• [REQUIREMENT]: What you return should be each line of the data containing the string "camera".

• [THE DATA]:
▼

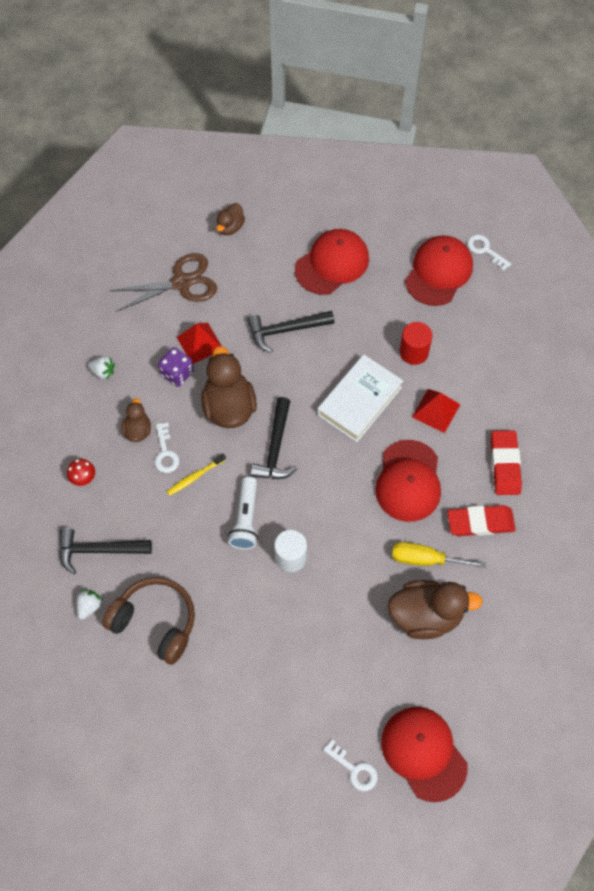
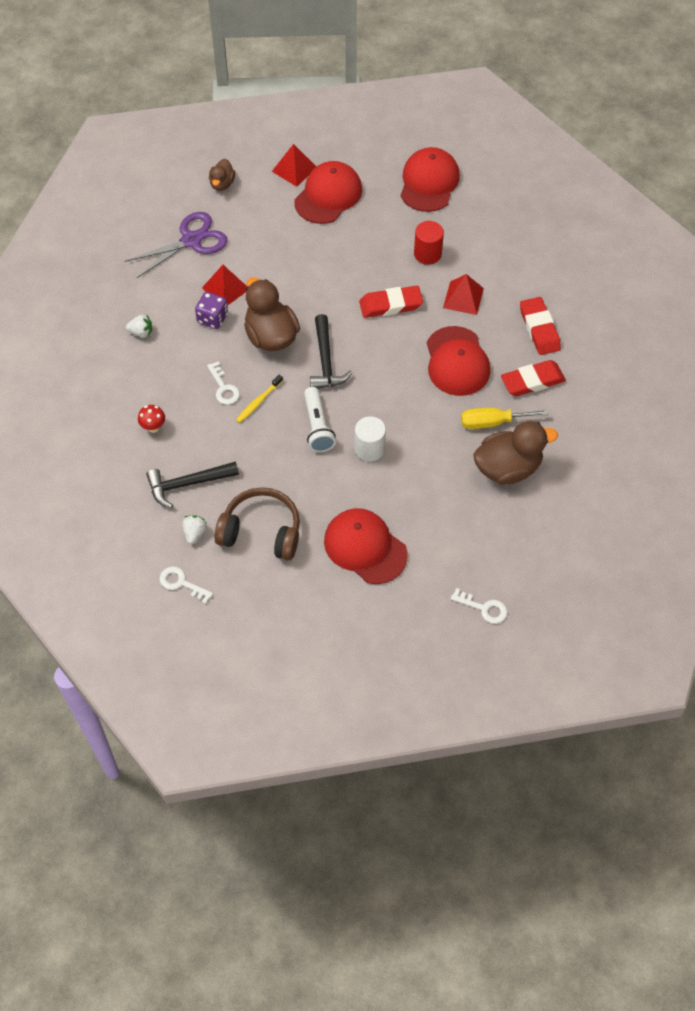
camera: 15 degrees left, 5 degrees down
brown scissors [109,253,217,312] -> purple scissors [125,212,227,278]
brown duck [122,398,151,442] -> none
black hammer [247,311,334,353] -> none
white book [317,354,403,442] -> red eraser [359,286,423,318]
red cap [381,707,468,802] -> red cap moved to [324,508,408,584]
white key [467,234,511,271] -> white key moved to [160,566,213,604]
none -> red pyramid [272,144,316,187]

▲
▼

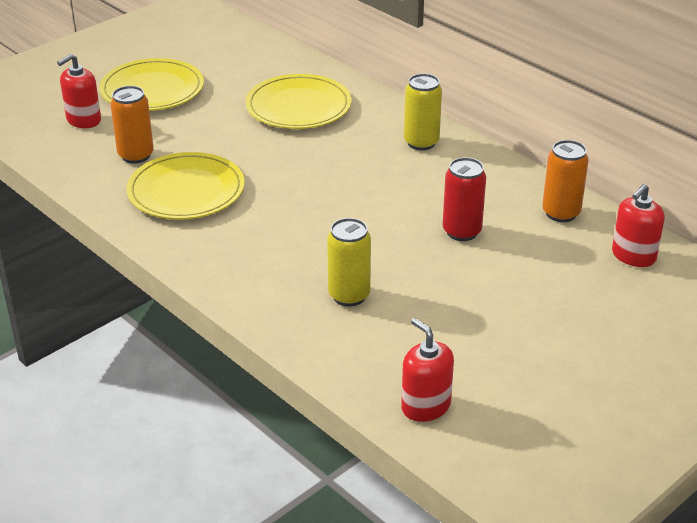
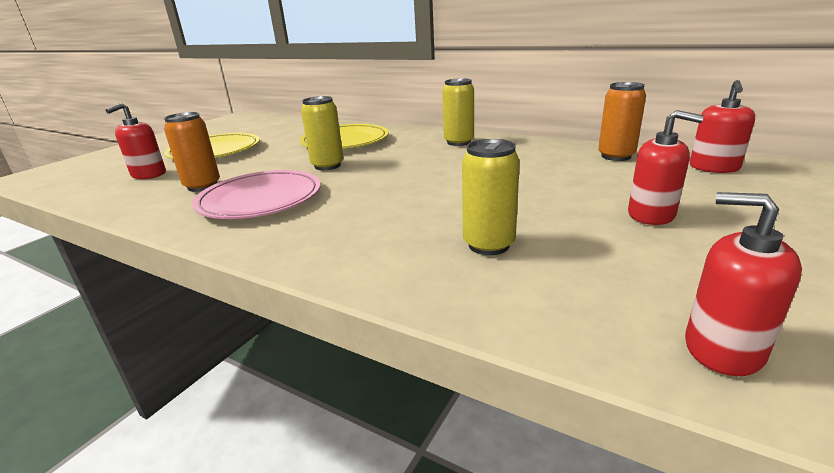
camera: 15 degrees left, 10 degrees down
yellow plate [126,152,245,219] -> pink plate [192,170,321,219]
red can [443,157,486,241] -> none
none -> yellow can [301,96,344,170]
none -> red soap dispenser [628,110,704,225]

▲

• [PROBLEM SOLUTION]:
camera: 15 degrees left, 5 degrees down
camera: 15 degrees left, 10 degrees down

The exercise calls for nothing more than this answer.